Copy each line of the records below that mentions the word "brick".

>>>>

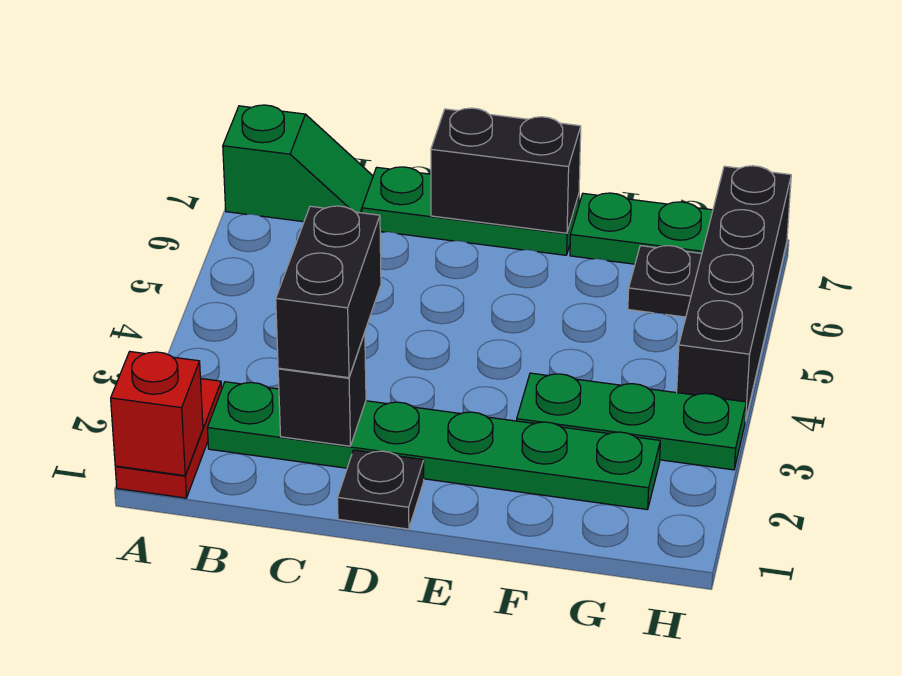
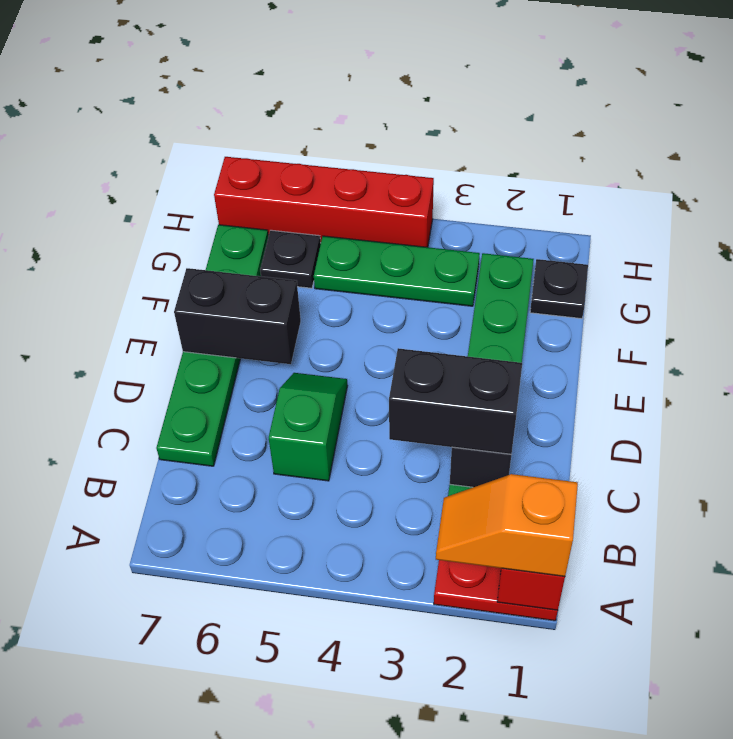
none -> orange slope A1:A2 level 3 top 1
green slope A7:B7 level 1 top A -> green slope C5:D5 level 1 top C
black plate D1 level 1 -> black plate G1 level 1
black brick D7:E7 level 2 -> black brick E6:E7 level 2
green plate F3:H3 level 1 -> green plate G3:G5 level 1
black brick H4:H7 level 1 -> red brick H4:H7 level 1

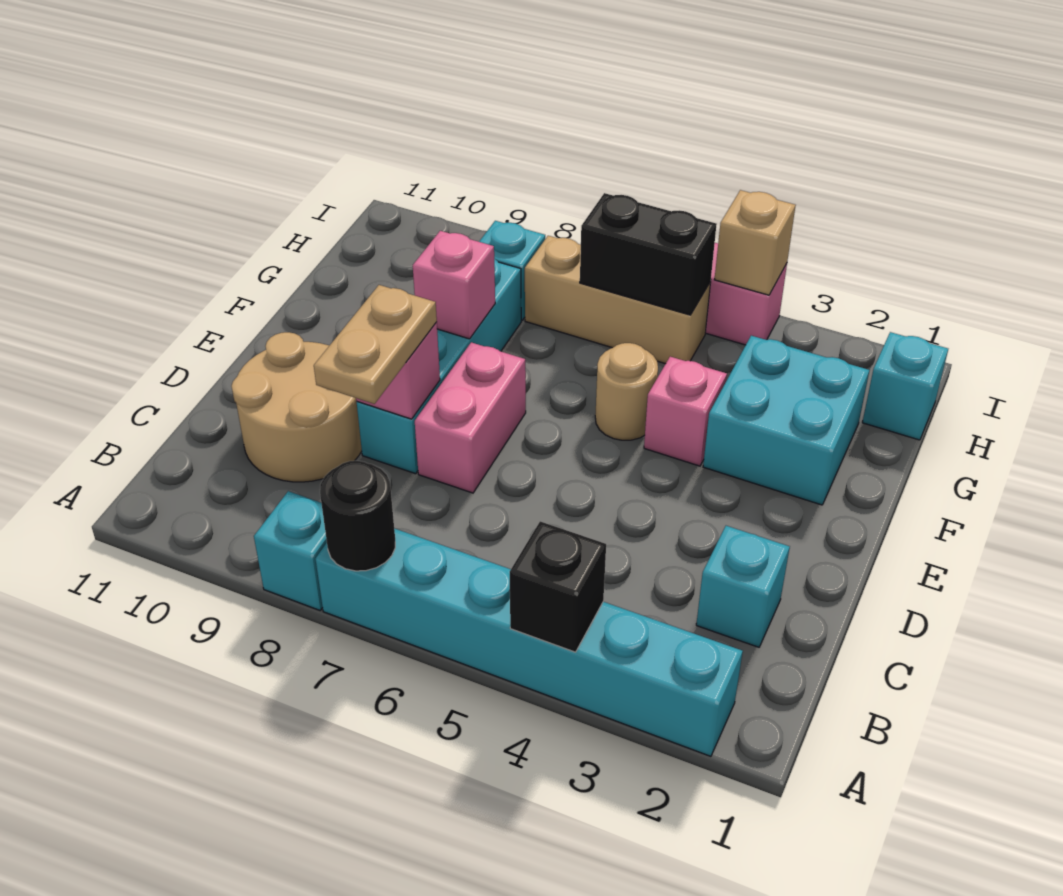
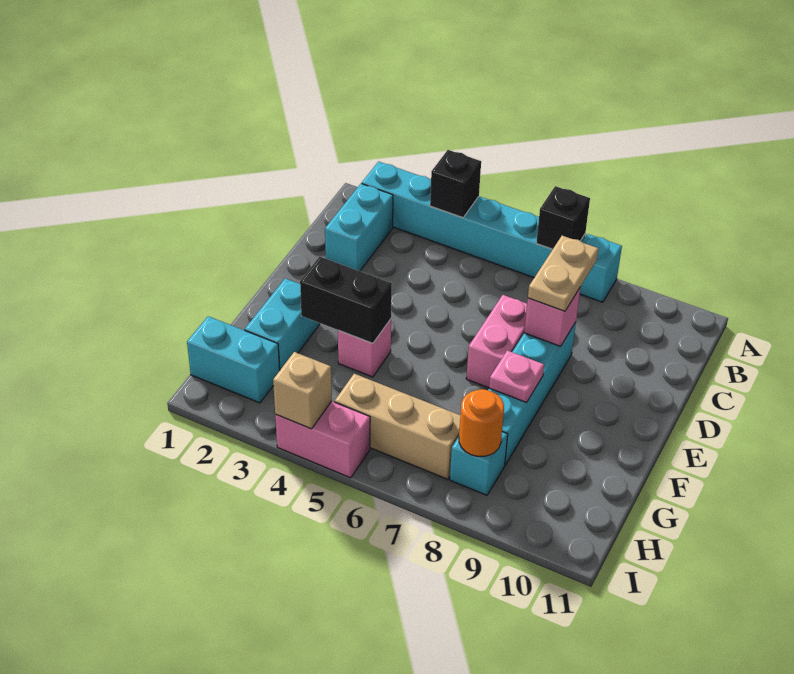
black round brick A7 level 2 -> black brick A7 level 2
cyan brick C2 level 1 -> cyan brick B2:C2 level 1
tan round brick C9:D10 level 1 -> none
cyan brick F2:G3 level 1 -> cyan brick F2:G2 level 1
tan round brick F5 level 1 -> none
pink brick F8 level 2 -> pink plate F8 level 2
cyan brick H1 level 1 -> cyan brick H1:H2 level 1
black brick H5:H6 level 2 -> black brick F3:F4 level 2
none -> orange round brick H8 level 2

<<<<

§ **Answer for the task**
black brick D7:E7 level 2 -> black brick E6:E7 level 2
black brick H4:H7 level 1 -> red brick H4:H7 level 1
black round brick A7 level 2 -> black brick A7 level 2
cyan brick C2 level 1 -> cyan brick B2:C2 level 1
tan round brick C9:D10 level 1 -> none
cyan brick F2:G3 level 1 -> cyan brick F2:G2 level 1
tan round brick F5 level 1 -> none
pink brick F8 level 2 -> pink plate F8 level 2
cyan brick H1 level 1 -> cyan brick H1:H2 level 1
black brick H5:H6 level 2 -> black brick F3:F4 level 2
none -> orange round brick H8 level 2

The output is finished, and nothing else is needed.